Start of AVAILABLE DATA

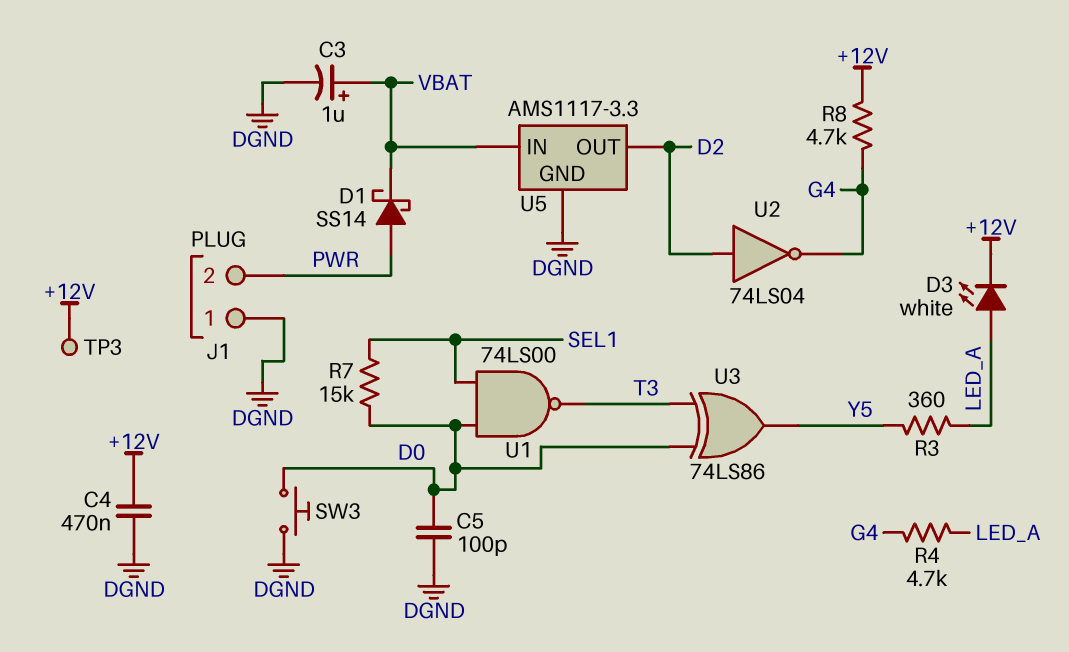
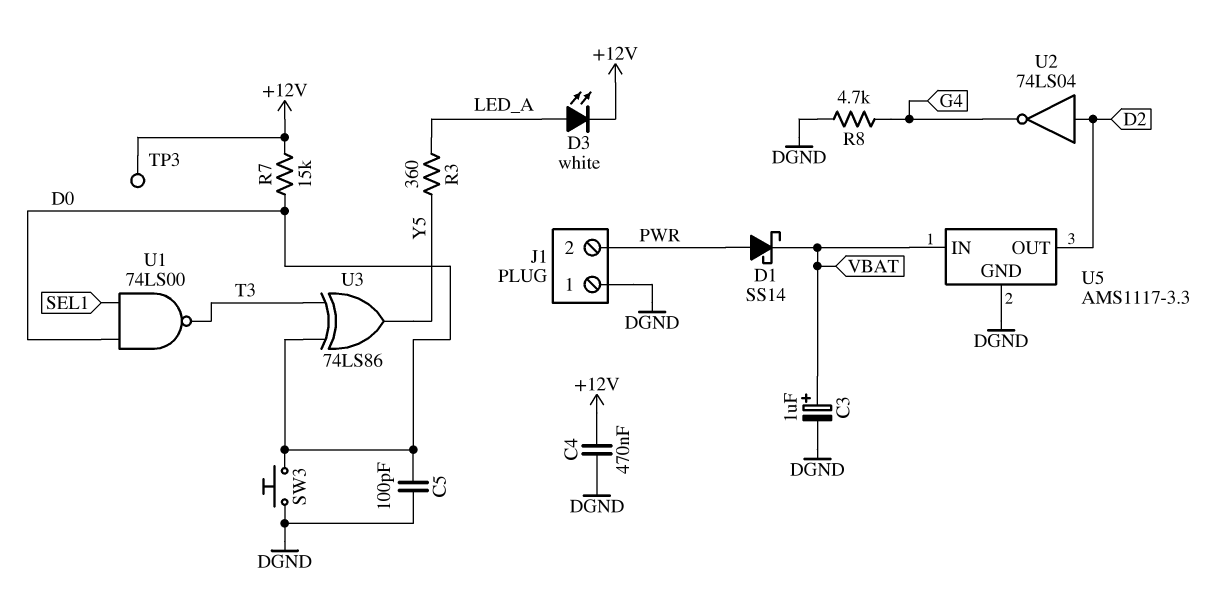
R4: 4.7k (G4, LED_A) -> none
R7: 15k (D0, SEL1) -> 15k (+12V, D0)
R8: 4.7k (+12V, G4) -> 4.7k (DGND, G4)

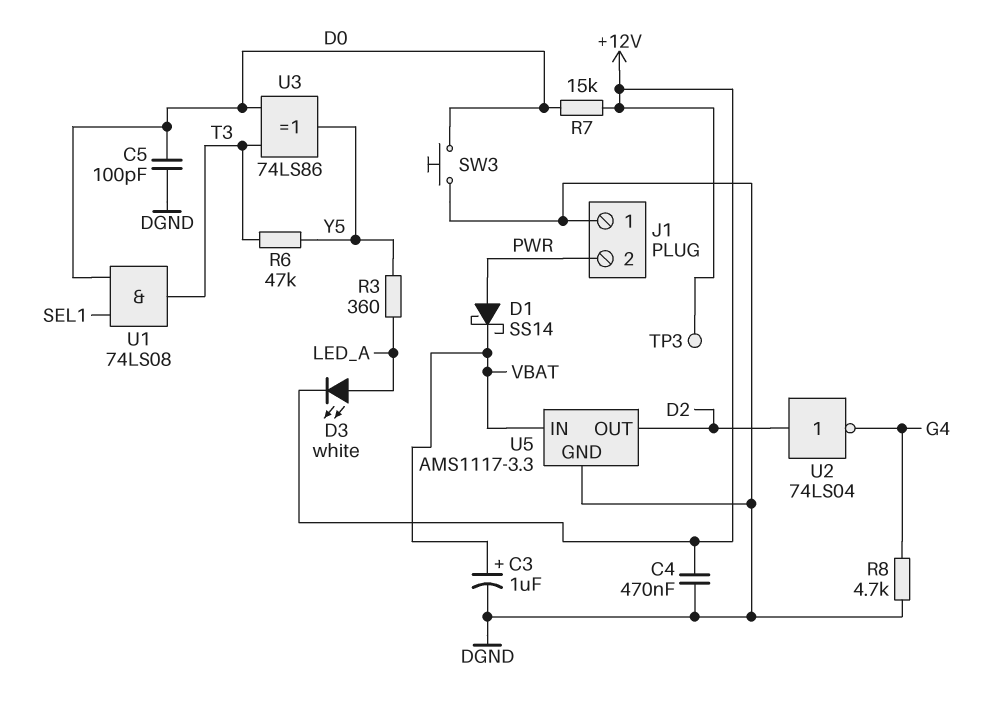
R6: none -> 47k (T3, Y5)
U1: NAND 74LS00 (in D0, in SEL1, out T3) -> AND 74LS08 (in D0, in SEL1, out T3)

End of AVAILABLE DATA

From the line that holds "R7: 15k (D0, SEL1) -> 15k (+12V, D0)" to the last line of the records, please copy each line exactly and nothing else. Pictures stay out.

### ANSWER SPACE:
R7: 15k (D0, SEL1) -> 15k (+12V, D0)
R8: 4.7k (+12V, G4) -> 4.7k (DGND, G4)

R6: none -> 47k (T3, Y5)
U1: NAND 74LS00 (in D0, in SEL1, out T3) -> AND 74LS08 (in D0, in SEL1, out T3)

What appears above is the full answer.